■ Extracted entries ■
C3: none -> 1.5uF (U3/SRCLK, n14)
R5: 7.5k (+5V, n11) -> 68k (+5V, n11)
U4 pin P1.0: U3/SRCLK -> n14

--

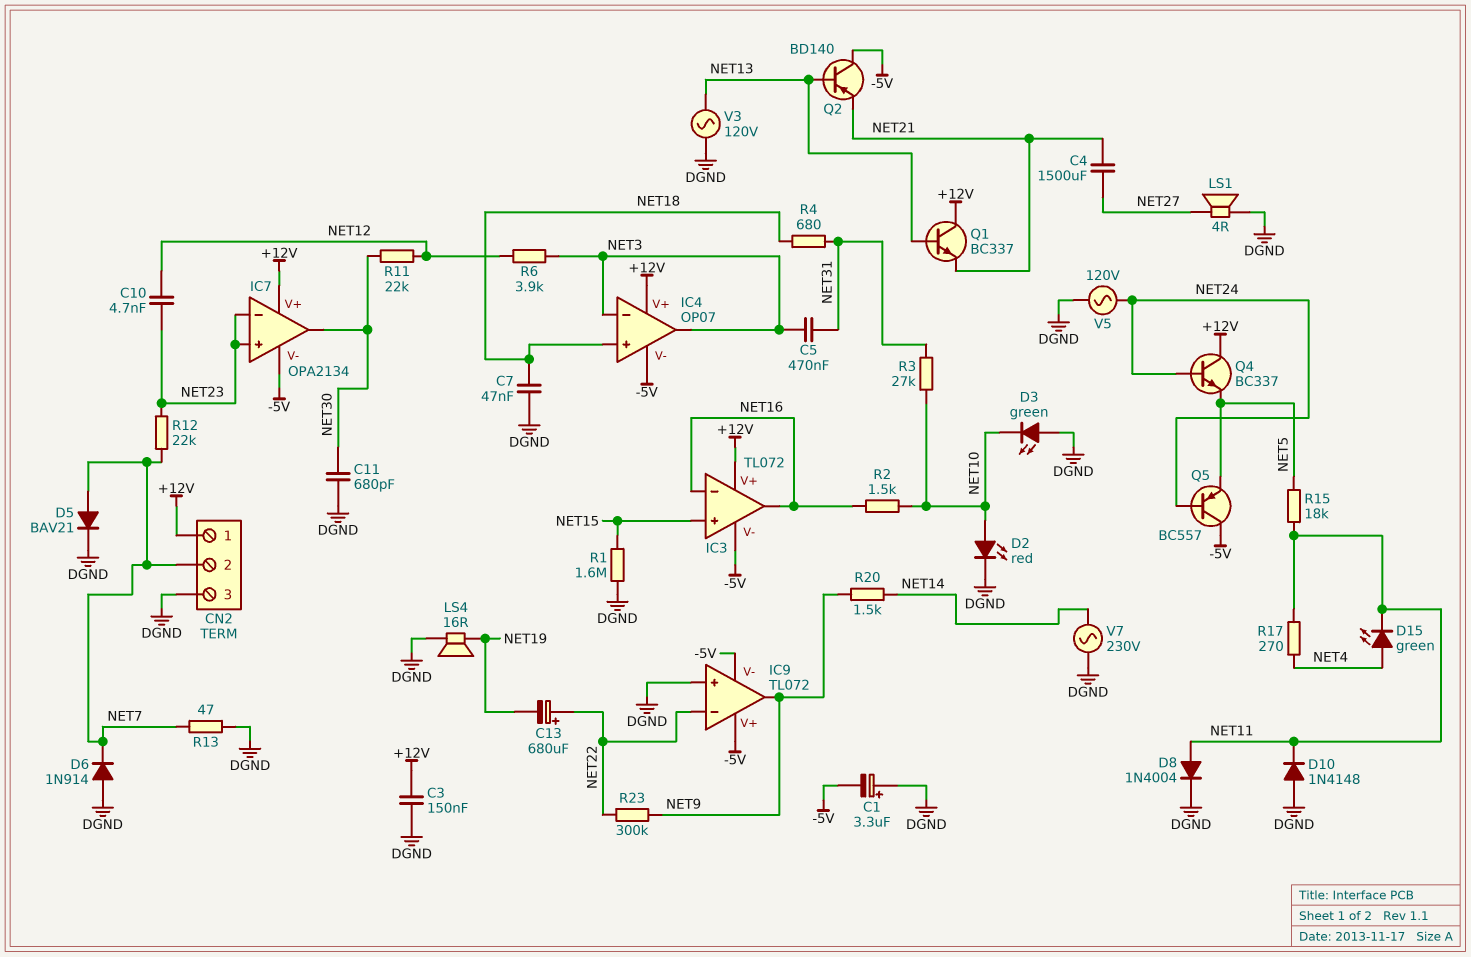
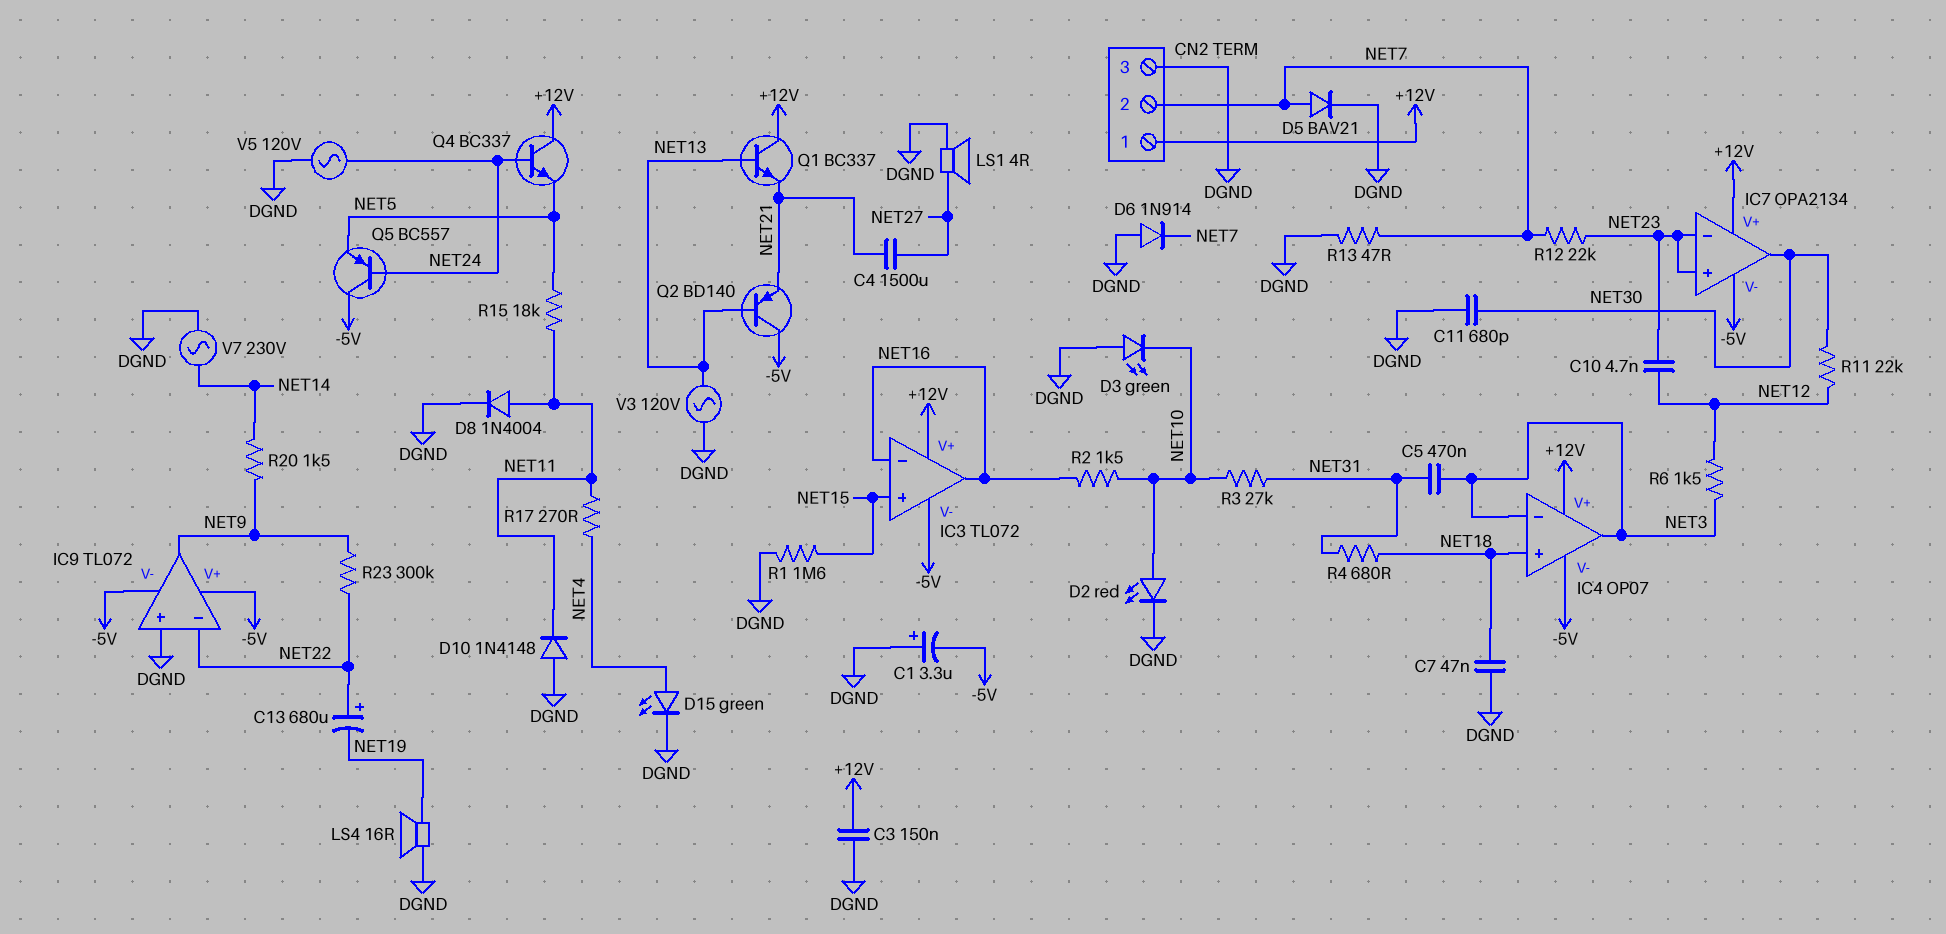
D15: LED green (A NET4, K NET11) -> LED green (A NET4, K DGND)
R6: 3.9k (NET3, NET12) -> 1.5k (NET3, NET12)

■ What you need to do ■
From the records above, give again exactly the lines running from the line with "C3: none -> 1.5uF (U3/SRCLK, n14)" to the line with "U4 pin P1.0: U3/SRCLK -> n14", inclusive.

■ Exercise solution ■
C3: none -> 1.5uF (U3/SRCLK, n14)
R5: 7.5k (+5V, n11) -> 68k (+5V, n11)
U4 pin P1.0: U3/SRCLK -> n14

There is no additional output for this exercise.